• **What you are asked to do**:
Between the line containing "camera: 15 degrees left, 20 degrees up" and the line containing "camera: 175 degrees left, 10 degrees down" lies a run of lines; give that run again exactly, with both of those lines, and nothing else from the entries below.

═══ Stored data

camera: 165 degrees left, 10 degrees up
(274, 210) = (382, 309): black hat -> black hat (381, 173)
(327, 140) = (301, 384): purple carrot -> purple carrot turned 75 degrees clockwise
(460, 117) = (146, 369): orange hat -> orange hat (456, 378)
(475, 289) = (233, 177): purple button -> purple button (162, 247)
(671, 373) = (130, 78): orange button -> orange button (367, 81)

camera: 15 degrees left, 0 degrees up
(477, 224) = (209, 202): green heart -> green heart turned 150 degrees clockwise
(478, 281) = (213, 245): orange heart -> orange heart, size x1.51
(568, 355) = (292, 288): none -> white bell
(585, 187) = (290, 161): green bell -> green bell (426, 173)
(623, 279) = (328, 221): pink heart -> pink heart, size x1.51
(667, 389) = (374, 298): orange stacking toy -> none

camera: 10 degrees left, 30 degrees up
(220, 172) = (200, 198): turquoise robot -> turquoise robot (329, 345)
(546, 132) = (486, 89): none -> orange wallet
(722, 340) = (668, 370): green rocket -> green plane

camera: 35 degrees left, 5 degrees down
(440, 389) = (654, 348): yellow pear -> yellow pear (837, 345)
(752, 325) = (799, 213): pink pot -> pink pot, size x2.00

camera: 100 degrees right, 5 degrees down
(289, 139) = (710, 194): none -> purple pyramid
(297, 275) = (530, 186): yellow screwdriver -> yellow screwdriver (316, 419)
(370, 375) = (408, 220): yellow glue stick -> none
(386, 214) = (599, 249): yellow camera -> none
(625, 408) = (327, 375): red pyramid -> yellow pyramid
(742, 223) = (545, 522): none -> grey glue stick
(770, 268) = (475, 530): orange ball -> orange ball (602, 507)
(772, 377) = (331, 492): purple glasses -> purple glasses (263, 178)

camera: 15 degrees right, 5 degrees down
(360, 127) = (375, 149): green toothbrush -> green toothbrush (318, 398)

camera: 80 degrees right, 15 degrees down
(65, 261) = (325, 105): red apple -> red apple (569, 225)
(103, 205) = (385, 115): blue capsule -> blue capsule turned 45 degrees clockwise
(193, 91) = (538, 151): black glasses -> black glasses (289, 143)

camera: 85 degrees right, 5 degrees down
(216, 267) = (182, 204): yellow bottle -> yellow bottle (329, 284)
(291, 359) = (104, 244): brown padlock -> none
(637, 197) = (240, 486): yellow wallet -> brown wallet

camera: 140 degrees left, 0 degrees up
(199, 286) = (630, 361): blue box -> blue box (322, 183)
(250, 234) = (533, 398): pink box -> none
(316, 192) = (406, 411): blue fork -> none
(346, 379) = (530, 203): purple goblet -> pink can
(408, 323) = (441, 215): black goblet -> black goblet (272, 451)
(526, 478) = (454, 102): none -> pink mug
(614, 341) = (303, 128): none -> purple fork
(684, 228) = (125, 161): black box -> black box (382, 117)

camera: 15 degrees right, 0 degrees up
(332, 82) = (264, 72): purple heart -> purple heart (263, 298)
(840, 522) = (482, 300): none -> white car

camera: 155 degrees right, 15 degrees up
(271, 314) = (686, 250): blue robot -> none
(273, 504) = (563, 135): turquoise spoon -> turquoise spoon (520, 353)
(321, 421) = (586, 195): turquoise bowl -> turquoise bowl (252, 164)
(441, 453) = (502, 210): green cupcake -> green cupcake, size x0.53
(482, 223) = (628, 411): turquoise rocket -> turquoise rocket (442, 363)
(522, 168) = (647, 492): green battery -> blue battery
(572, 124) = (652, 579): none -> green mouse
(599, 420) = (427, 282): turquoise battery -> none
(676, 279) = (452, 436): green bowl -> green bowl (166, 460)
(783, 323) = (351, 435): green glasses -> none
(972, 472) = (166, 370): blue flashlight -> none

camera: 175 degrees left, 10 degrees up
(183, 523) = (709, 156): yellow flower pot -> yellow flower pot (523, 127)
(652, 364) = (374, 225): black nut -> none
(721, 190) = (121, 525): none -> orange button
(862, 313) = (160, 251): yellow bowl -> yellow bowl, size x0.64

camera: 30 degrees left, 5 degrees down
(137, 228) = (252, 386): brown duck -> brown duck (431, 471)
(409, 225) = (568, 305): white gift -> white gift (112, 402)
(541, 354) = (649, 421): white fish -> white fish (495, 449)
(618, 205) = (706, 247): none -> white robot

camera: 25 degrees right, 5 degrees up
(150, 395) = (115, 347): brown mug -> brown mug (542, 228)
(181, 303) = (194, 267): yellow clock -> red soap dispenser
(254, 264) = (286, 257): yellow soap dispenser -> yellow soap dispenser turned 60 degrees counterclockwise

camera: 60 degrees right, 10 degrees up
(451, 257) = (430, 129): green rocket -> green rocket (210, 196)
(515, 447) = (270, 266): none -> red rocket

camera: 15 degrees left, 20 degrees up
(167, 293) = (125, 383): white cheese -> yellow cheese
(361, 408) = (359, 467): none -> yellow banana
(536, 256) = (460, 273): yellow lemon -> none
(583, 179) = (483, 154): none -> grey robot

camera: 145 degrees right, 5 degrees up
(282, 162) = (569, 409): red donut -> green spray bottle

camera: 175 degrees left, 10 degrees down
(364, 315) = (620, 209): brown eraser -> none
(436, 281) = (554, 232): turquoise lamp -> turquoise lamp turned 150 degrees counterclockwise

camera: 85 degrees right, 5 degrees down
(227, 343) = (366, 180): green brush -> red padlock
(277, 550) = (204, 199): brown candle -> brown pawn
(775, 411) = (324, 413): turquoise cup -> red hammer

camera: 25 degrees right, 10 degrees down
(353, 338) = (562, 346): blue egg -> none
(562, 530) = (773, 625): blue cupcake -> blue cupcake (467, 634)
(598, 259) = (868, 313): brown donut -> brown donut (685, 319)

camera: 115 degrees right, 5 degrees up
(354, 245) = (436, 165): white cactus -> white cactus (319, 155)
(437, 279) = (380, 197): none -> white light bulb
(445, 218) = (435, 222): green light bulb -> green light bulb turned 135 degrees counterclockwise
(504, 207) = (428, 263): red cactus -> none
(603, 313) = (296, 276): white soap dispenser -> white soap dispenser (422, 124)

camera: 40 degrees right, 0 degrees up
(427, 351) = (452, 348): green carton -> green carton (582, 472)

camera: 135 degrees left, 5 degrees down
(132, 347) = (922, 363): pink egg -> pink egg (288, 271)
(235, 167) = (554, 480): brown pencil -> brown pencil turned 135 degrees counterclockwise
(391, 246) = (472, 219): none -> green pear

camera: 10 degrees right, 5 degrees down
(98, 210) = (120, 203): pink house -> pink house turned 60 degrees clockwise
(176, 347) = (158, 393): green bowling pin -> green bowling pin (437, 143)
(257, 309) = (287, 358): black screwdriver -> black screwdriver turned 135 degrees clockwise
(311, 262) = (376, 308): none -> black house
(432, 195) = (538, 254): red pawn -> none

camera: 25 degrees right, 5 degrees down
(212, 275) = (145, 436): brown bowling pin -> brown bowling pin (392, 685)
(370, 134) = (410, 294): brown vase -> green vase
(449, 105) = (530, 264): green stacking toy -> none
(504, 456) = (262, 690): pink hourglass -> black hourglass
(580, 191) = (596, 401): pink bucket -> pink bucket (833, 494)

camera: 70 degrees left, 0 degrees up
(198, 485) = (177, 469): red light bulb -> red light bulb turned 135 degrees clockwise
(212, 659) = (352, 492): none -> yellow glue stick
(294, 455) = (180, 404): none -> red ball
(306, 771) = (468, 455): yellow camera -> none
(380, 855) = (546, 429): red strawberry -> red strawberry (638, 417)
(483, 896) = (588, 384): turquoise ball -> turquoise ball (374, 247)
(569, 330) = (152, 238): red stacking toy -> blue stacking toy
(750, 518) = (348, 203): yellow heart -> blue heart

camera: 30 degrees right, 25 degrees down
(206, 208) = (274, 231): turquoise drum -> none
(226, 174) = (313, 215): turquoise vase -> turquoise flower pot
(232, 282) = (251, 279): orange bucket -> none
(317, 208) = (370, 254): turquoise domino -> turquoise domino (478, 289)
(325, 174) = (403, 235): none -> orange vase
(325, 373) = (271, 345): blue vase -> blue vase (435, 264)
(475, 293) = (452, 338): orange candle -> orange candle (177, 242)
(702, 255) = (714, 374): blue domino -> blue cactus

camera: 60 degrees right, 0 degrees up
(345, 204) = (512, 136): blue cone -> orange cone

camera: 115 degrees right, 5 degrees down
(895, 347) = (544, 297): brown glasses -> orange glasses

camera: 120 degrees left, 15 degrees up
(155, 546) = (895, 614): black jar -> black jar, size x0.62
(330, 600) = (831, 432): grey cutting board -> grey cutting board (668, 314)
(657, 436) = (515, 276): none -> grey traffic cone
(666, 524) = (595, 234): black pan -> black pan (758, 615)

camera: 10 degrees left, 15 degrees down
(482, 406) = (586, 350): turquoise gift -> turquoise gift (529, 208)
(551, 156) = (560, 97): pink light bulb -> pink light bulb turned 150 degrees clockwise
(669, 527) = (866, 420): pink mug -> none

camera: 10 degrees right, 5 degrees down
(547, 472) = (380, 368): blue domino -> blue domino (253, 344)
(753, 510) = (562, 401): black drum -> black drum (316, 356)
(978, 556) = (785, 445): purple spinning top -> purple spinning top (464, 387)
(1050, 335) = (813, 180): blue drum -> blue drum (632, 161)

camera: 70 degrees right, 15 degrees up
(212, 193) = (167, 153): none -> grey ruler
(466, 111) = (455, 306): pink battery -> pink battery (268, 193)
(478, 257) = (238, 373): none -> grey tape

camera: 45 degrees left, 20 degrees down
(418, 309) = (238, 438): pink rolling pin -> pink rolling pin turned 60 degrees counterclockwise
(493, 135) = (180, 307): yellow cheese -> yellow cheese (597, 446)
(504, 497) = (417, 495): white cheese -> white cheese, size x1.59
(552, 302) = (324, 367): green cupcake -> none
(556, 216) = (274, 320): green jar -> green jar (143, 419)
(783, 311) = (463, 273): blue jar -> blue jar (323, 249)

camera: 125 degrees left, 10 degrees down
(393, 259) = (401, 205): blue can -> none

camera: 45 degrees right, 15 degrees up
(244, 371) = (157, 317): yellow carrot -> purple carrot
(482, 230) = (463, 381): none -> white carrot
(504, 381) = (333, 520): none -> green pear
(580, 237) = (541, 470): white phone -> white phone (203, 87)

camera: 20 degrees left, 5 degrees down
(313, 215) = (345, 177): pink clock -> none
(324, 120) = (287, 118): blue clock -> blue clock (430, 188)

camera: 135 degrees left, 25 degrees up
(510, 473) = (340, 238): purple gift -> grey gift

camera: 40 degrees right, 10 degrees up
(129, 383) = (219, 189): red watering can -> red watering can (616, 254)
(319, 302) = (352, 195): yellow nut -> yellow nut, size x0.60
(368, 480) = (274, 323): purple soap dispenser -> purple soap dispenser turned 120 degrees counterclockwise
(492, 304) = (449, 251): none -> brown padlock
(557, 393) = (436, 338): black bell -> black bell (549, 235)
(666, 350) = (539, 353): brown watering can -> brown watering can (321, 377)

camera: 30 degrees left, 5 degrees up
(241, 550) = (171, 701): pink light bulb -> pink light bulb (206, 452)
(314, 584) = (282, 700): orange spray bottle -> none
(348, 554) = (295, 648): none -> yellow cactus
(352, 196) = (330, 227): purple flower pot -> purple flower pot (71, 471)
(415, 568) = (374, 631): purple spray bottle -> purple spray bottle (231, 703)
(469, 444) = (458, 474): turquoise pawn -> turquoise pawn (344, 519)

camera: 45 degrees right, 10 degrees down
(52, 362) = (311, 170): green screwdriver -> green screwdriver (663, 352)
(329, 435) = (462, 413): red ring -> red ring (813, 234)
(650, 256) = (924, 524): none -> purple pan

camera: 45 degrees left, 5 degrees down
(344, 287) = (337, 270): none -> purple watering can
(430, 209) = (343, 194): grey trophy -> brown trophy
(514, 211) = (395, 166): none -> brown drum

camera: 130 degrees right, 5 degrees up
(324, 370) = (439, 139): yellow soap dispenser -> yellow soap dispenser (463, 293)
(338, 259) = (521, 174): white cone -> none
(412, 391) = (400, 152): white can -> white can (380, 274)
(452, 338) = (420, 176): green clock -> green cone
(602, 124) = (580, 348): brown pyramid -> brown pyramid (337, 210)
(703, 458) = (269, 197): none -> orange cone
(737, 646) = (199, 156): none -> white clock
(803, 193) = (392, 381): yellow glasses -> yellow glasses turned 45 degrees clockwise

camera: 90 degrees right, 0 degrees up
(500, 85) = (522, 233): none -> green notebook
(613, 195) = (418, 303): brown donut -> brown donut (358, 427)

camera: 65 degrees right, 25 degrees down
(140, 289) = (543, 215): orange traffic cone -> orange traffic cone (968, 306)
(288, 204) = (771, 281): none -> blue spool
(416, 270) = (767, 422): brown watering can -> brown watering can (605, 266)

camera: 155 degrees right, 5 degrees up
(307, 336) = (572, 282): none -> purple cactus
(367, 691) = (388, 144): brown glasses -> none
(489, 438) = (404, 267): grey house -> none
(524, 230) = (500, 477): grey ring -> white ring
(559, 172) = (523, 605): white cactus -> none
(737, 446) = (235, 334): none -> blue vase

══════

• **Your solution**:
camera: 15 degrees left, 20 degrees up
(167, 293) = (125, 383): white cheese -> yellow cheese
(361, 408) = (359, 467): none -> yellow banana
(536, 256) = (460, 273): yellow lemon -> none
(583, 179) = (483, 154): none -> grey robot

camera: 145 degrees right, 5 degrees up
(282, 162) = (569, 409): red donut -> green spray bottle

camera: 175 degrees left, 10 degrees down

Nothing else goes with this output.